Problem description: Only the lines from the one with "black hammer: 4 -> 3" to the end of the data below should be returned, each exactly as it stands.

============

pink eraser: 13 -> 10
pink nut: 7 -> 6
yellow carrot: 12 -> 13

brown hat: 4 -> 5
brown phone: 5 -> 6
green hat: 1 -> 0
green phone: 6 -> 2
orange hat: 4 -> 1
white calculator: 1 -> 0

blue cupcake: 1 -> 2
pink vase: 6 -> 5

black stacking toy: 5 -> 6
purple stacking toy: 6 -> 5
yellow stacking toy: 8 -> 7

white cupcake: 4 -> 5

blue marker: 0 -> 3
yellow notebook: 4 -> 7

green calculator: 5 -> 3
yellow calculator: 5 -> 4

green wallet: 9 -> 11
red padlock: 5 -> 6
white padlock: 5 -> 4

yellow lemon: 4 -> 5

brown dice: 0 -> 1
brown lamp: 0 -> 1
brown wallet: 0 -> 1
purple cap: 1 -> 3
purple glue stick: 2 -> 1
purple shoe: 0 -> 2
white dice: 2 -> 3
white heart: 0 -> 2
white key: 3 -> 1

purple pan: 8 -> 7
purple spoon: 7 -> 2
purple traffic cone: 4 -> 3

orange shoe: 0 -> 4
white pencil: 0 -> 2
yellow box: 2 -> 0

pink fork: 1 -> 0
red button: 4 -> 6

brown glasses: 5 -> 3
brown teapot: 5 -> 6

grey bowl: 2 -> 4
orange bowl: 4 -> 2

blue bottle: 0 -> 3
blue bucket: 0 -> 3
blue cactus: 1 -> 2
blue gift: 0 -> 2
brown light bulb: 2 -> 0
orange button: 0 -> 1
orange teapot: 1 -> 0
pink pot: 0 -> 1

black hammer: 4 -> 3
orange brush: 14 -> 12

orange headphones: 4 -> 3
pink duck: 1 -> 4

============

Response to this task:
black hammer: 4 -> 3
orange brush: 14 -> 12

orange headphones: 4 -> 3
pink duck: 1 -> 4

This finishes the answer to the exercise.